PROMPT: Tally the lines below that hold the string "purple", and report the tally by itself.

[Object state comparisons]
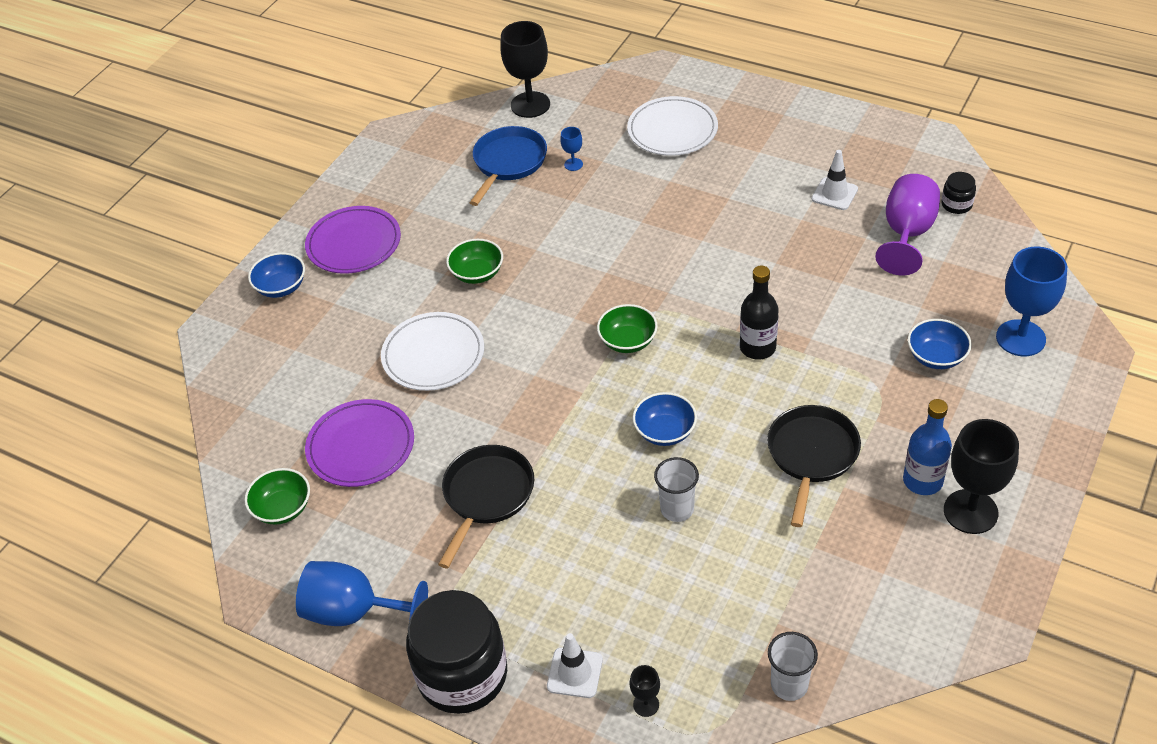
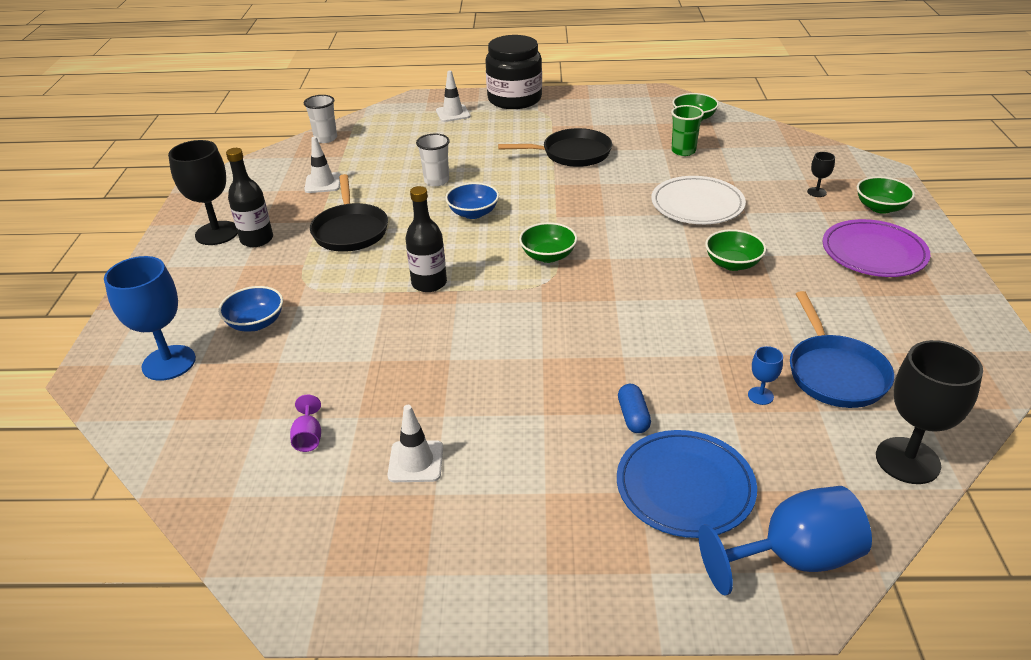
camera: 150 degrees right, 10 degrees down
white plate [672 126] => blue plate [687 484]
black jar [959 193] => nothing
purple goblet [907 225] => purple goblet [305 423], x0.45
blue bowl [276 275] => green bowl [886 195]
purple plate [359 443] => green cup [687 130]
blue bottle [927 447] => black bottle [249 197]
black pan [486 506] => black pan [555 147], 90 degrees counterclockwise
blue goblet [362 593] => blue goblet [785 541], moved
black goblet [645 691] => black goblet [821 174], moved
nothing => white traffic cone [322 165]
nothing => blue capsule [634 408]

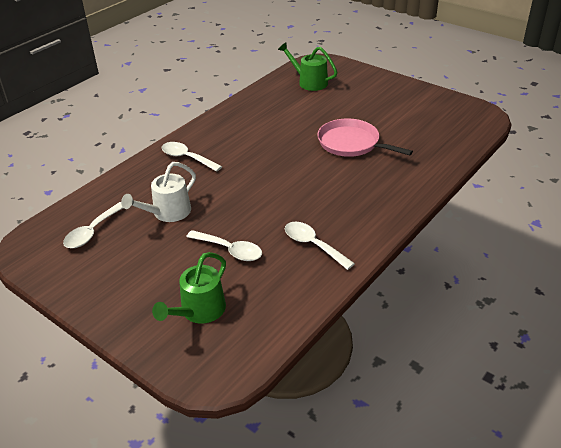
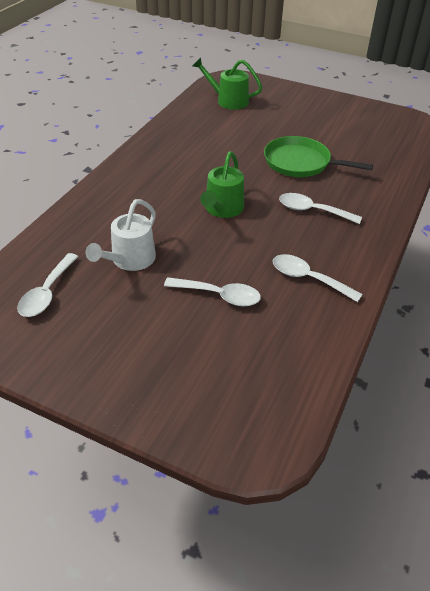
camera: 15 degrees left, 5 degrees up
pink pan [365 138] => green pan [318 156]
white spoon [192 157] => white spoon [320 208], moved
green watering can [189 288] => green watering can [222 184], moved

WRITTEN RESPONSE: 2